## ABOUT THIS TASK
What should come back is the data below, word for word, minus any picture.

## DATASET CONTENT

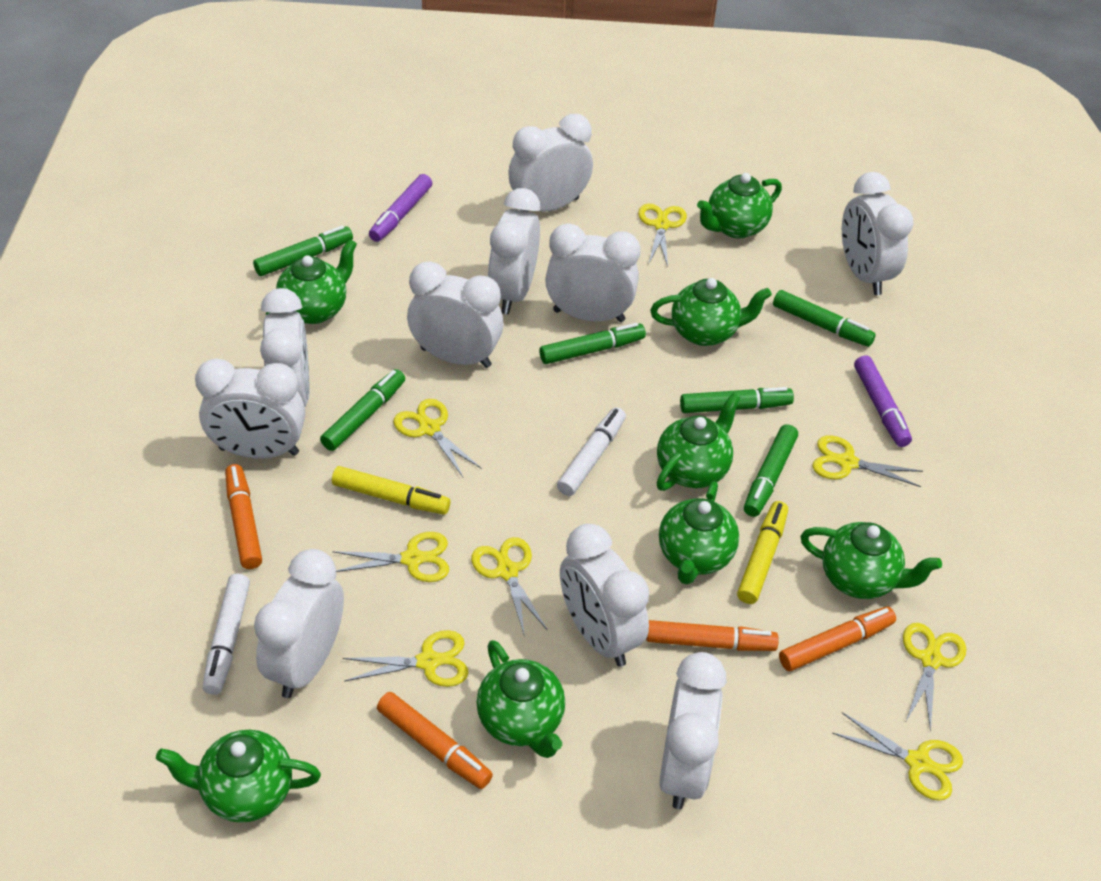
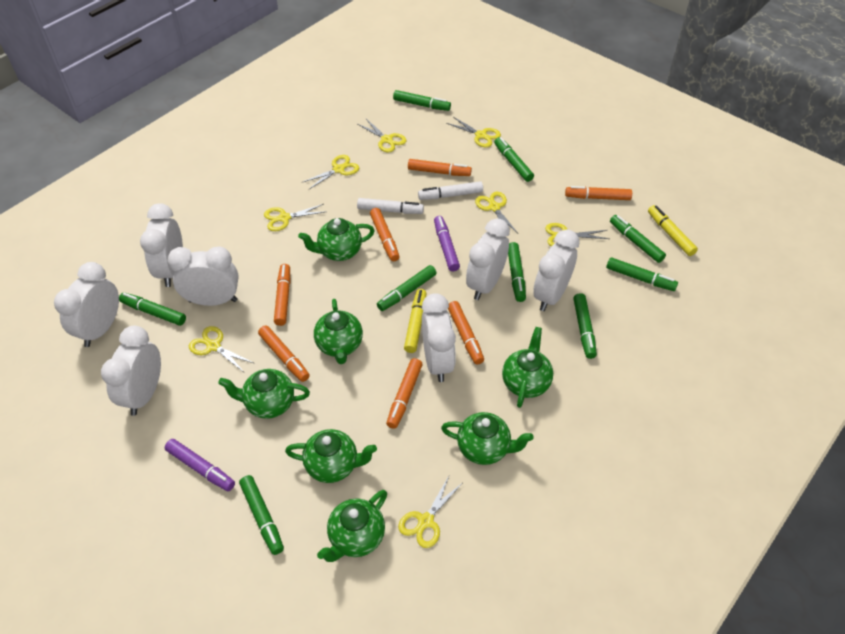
green marker: 6 -> 9
green teapot: 8 -> 7
orange marker: 4 -> 7
white clock: 10 -> 7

## FINISHED EXERCISE
green marker: 6 -> 9
green teapot: 8 -> 7
orange marker: 4 -> 7
white clock: 10 -> 7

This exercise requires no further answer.